• [Activity]:
Copy out exactly the lines below that run from the one holding "was: pink kepasefek" to the one holding "now: black pokigan", keeping both of those lines and no others.

• [Provided records]:
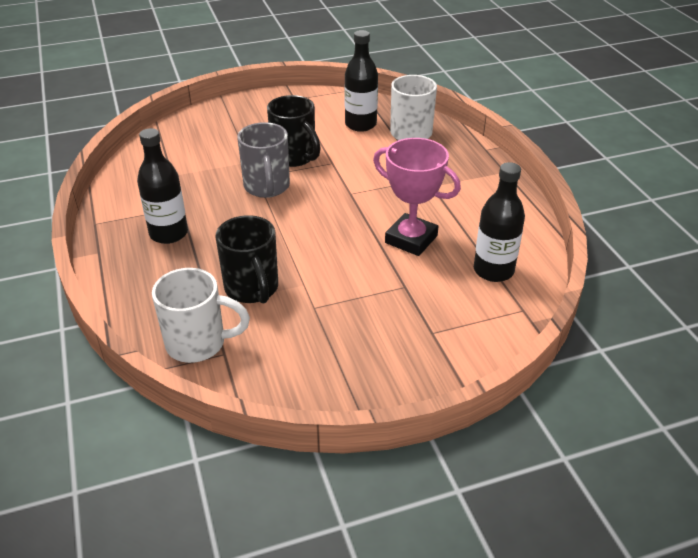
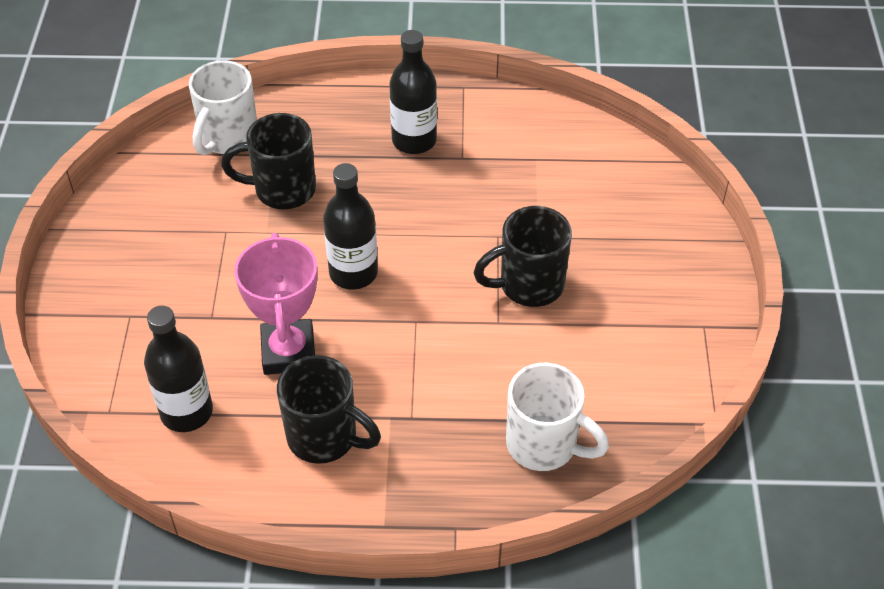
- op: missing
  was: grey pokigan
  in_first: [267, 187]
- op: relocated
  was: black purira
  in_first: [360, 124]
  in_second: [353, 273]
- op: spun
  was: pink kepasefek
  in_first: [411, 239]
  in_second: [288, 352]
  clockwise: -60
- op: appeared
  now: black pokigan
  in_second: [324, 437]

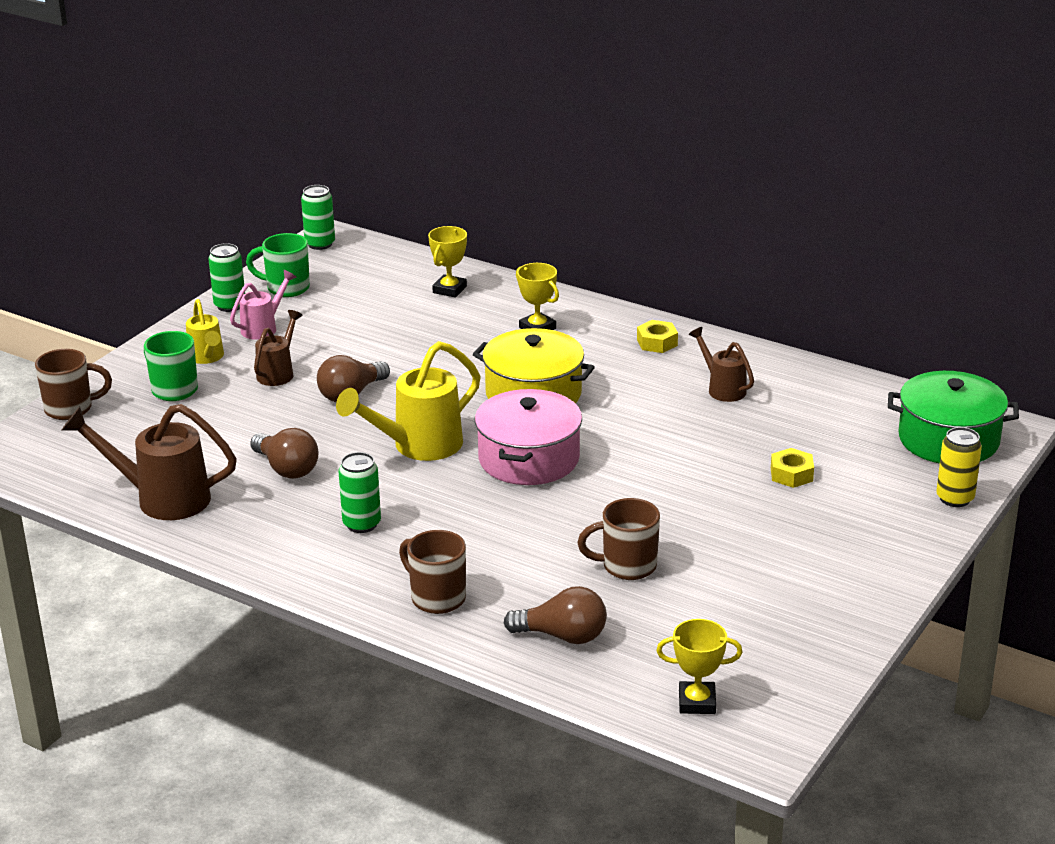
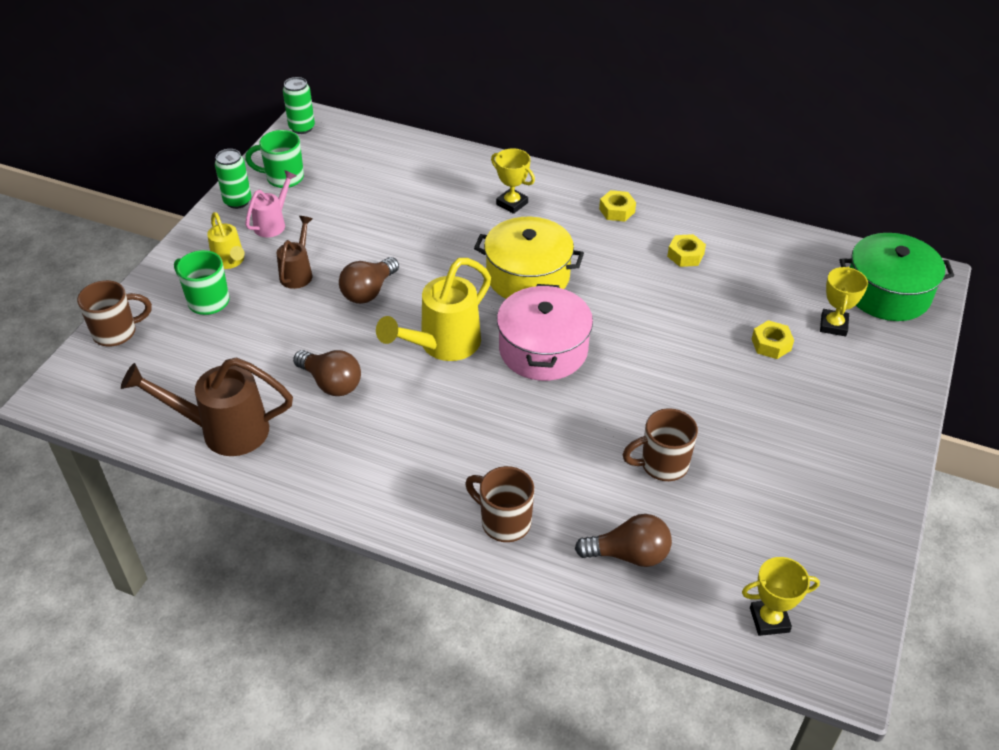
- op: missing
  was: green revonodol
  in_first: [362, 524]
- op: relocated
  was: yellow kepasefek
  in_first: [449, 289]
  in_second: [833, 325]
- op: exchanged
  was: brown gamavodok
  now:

---

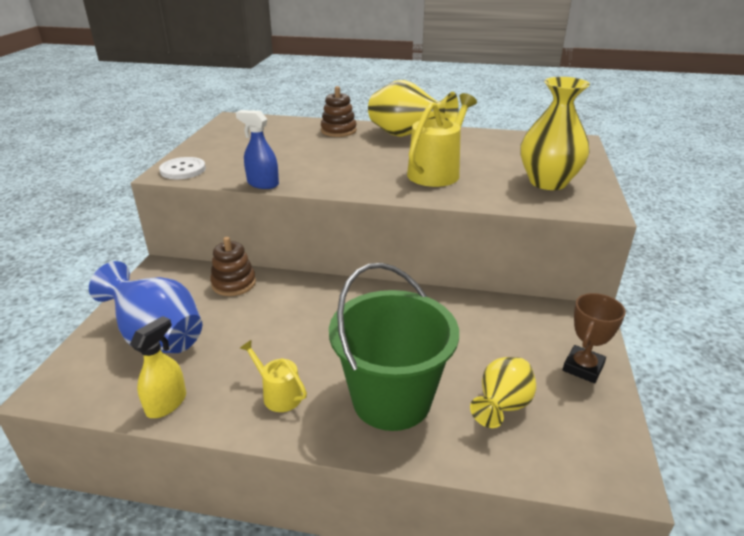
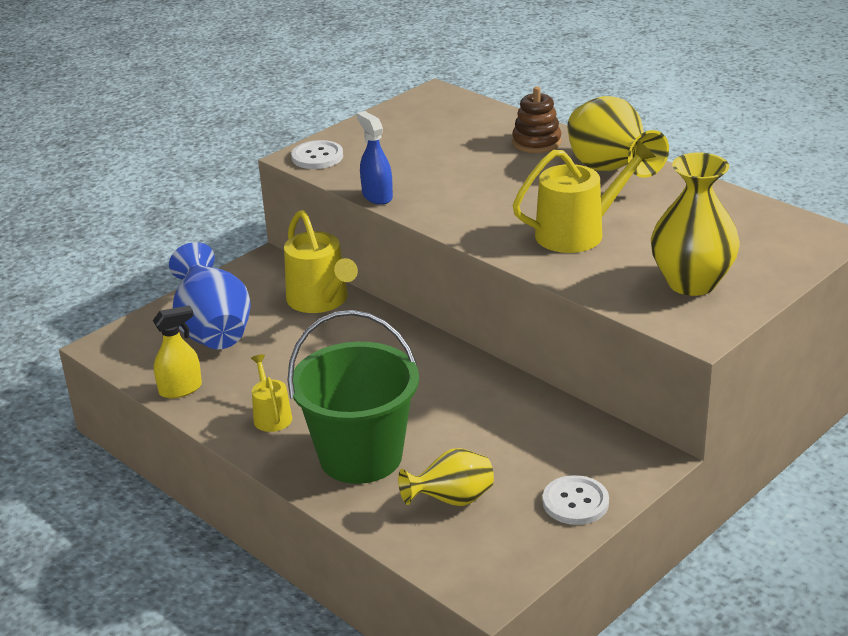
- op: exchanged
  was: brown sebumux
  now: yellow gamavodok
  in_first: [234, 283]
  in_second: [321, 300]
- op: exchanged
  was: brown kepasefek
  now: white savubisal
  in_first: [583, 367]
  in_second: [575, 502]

• [Answer to the problem]:
  was: pink kepasefek
  in_first: [411, 239]
  in_second: [288, 352]
  clockwise: -60
- op: appeared
  now: black pokigan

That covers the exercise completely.